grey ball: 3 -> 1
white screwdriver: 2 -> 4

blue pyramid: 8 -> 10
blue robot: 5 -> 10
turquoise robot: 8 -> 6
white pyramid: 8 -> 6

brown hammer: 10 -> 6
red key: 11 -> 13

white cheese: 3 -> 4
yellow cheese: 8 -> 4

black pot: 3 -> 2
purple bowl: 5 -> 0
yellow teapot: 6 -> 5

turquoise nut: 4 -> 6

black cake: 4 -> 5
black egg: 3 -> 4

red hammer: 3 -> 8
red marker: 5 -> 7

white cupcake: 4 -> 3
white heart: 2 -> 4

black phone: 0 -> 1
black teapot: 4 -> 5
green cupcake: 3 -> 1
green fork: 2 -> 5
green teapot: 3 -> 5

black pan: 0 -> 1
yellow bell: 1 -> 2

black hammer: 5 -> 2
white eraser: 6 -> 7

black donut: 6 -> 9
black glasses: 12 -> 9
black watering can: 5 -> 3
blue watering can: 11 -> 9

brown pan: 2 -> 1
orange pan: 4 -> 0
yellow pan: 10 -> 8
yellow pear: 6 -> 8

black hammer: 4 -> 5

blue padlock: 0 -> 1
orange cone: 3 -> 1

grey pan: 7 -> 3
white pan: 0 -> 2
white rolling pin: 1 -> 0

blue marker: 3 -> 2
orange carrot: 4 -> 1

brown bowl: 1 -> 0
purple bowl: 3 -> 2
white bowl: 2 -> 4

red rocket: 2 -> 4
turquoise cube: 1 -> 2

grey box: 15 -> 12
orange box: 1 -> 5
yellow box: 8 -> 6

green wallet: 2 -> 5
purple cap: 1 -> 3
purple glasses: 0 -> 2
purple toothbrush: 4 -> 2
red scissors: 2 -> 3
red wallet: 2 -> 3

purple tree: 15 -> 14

----------

_WHAT YOU ARE ASKED TO DO_
Please print the lines from the one containing "orange box: 1 -> 5" through the last line of the material, exactly, and leave out all other lines.

_SOLUTION TO THIS EXERCISE_
orange box: 1 -> 5
yellow box: 8 -> 6

green wallet: 2 -> 5
purple cap: 1 -> 3
purple glasses: 0 -> 2
purple toothbrush: 4 -> 2
red scissors: 2 -> 3
red wallet: 2 -> 3

purple tree: 15 -> 14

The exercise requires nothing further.